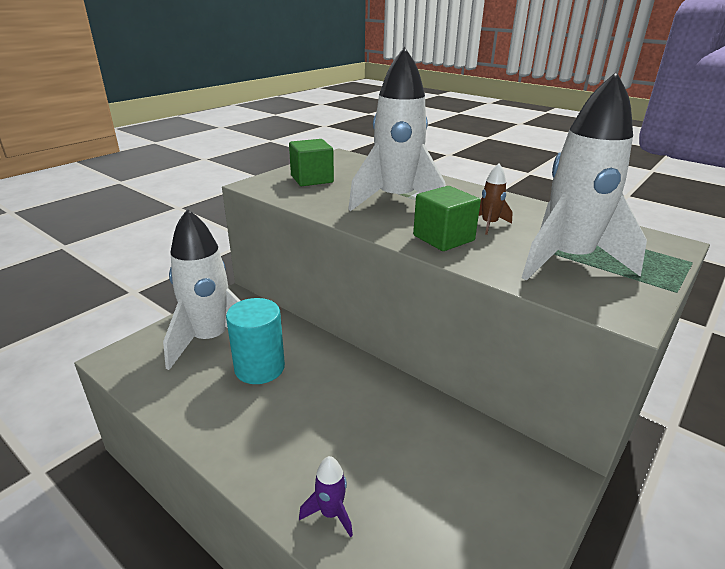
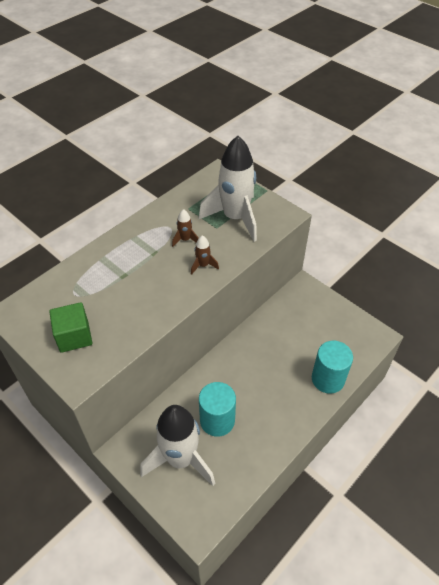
camera: 85 degrees left, 20 degrees up
(330, 513) = (328, 379): purple rocket -> turquoise cylinder
(396, 201) = (136, 282): white rocket -> none
(443, 238) = (203, 265): green cube -> brown rocket

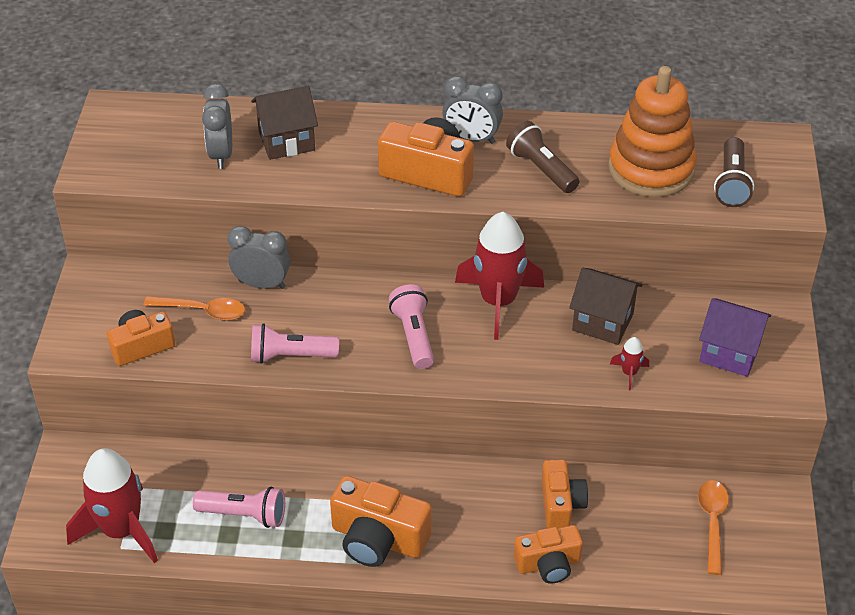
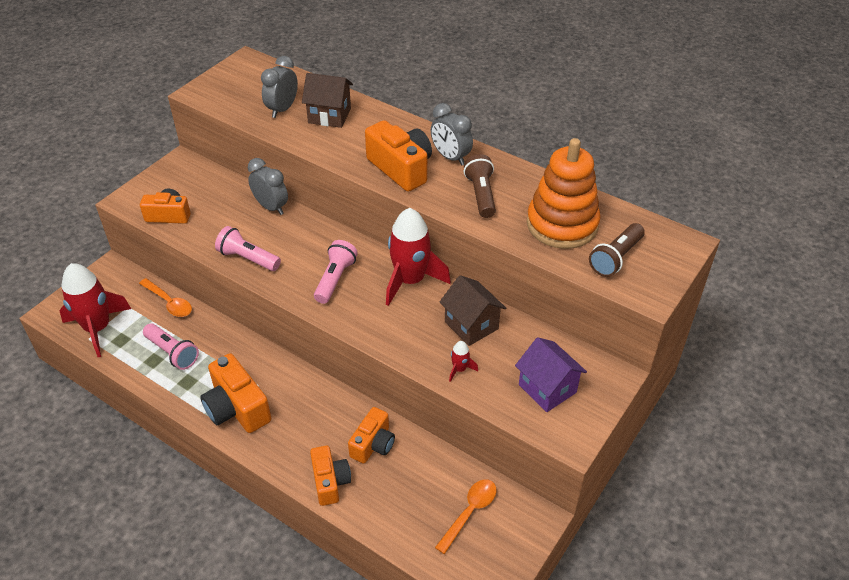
camera: 30 degrees right, 0 degrees up
(202, 311) = (222, 209): orange spoon -> orange spoon (169, 302)
(548, 564) = (330, 482): orange camera -> orange camera turned 120 degrees counterclockwise

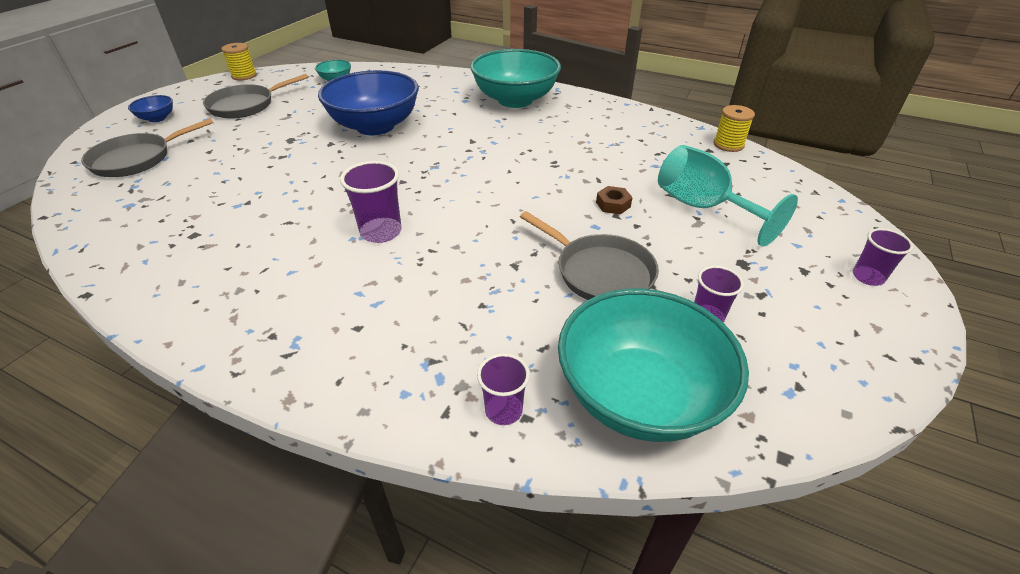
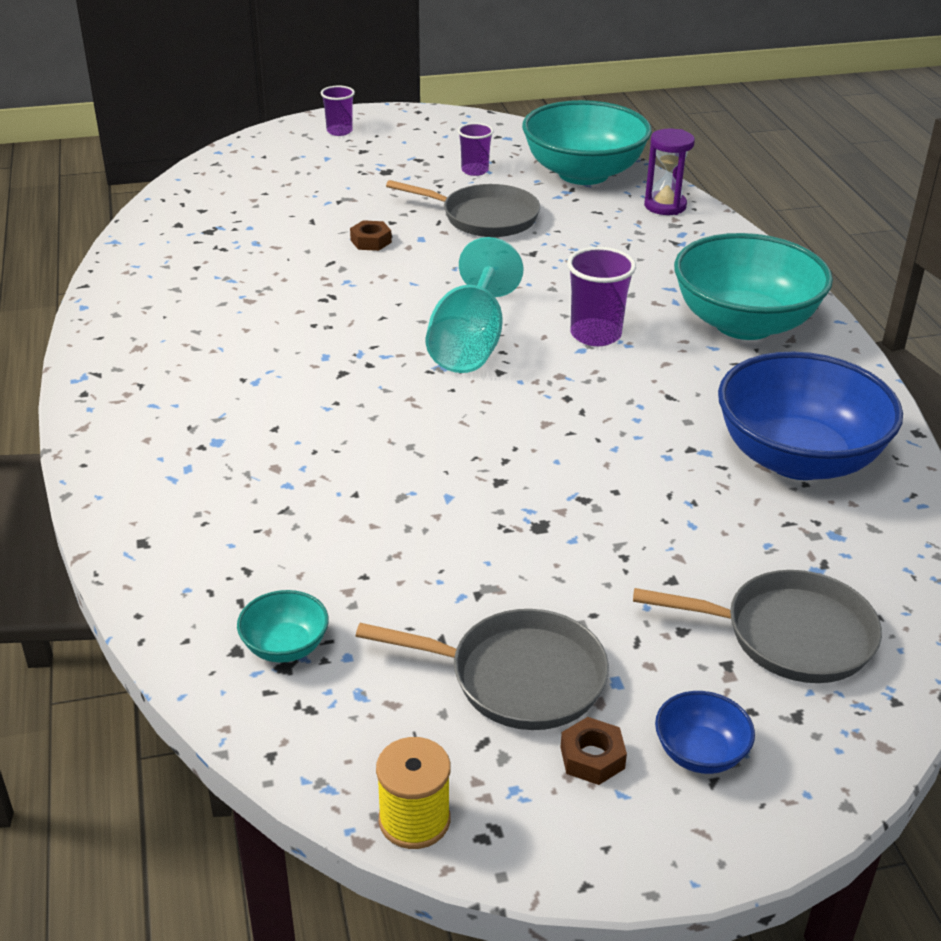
camera: 130 degrees left, 5 degrees down
(198, 103) = (592, 757): none -> brown nut
(375, 126) = (403, 474): blue bowl -> blue bowl (798, 458)
(503, 410) = (665, 206): purple cup -> purple hourglass
(515, 100) = (165, 397): turquoise bowl -> turquoise bowl (744, 323)
(600, 272) = (484, 217): grey pan -> grey pan turned 105 degrees clockwise
(703, 208) = (316, 202): turquoise goblet -> turquoise goblet (470, 343)
(728, 145) = (150, 217): yellow spool -> none

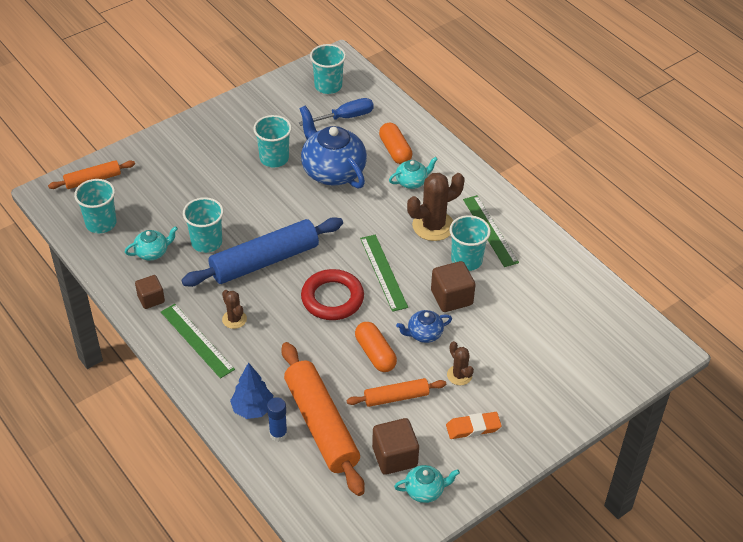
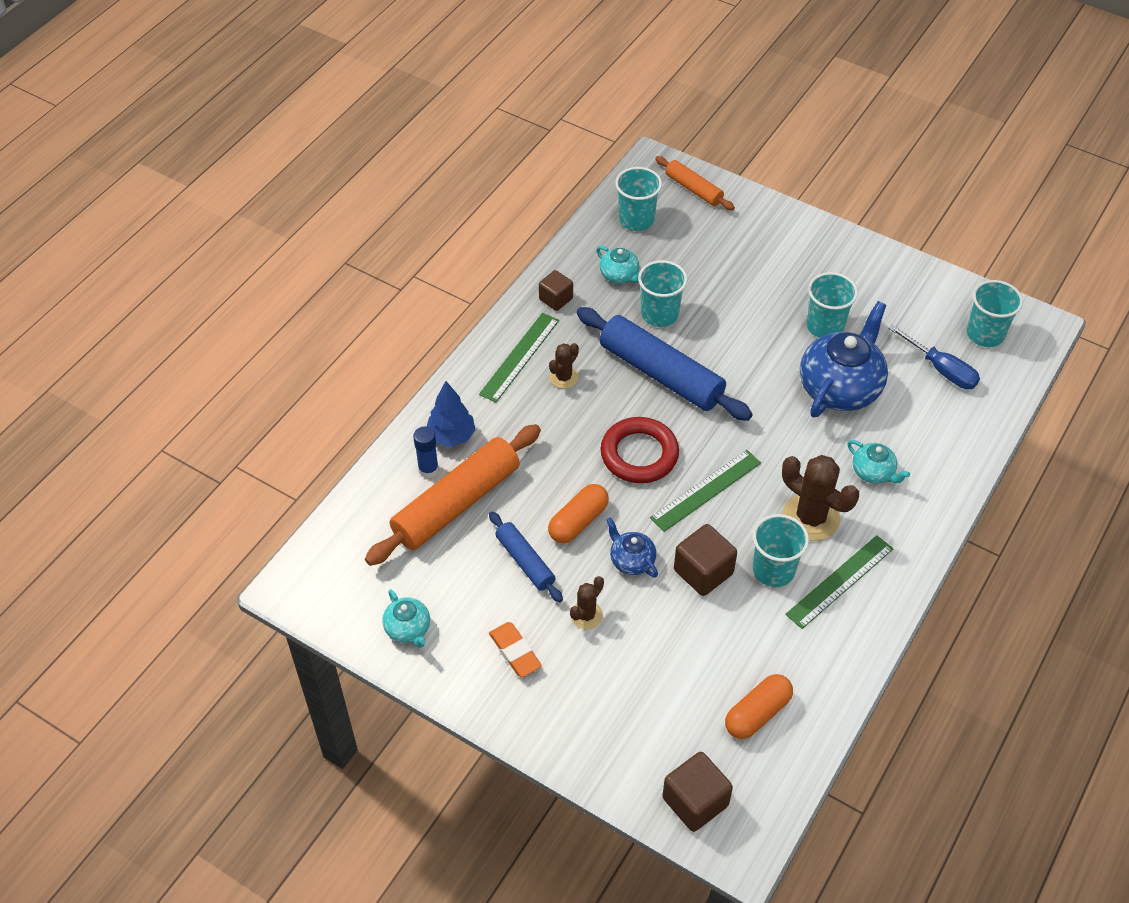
camera: 70 degrees right, 5 degrees up
(394, 457) = (442, 585): brown cube -> brown cube (695, 801)
(395, 151) = (916, 438): orange capsule -> orange capsule (757, 713)
(396, 397) = (525, 561): orange rolling pin -> blue rolling pin

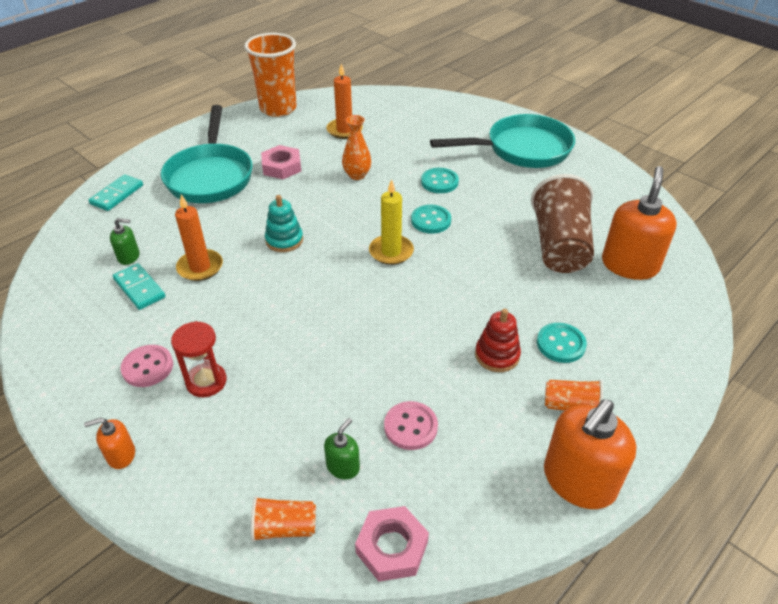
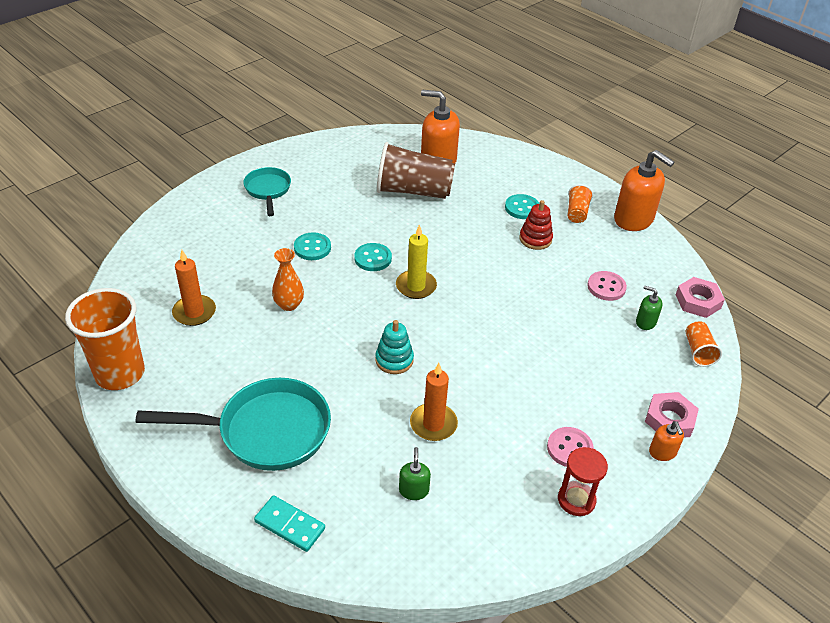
camera: 90 degrees left, 0 degrees up
(139, 288) = (465, 471): turquoise domino -> none
(206, 381) = (580, 405): red hourglass -> red hourglass (576, 500)
(282, 167) = (259, 366): pink nut -> pink nut (669, 419)
(522, 149) = (268, 190): turquoise pan -> turquoise pan, size x0.57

+++

Task statement:
Please repeat, exactly and with nothing else, the lines from the one containing "(395, 151) = (916, 438): orange" to the last line of the entries, both included, excluding any pictures.

Solution:
(395, 151) = (916, 438): orange capsule -> orange capsule (757, 713)
(396, 397) = (525, 561): orange rolling pin -> blue rolling pin

camera: 90 degrees left, 0 degrees up
(139, 288) = (465, 471): turquoise domino -> none
(206, 381) = (580, 405): red hourglass -> red hourglass (576, 500)
(282, 167) = (259, 366): pink nut -> pink nut (669, 419)
(522, 149) = (268, 190): turquoise pan -> turquoise pan, size x0.57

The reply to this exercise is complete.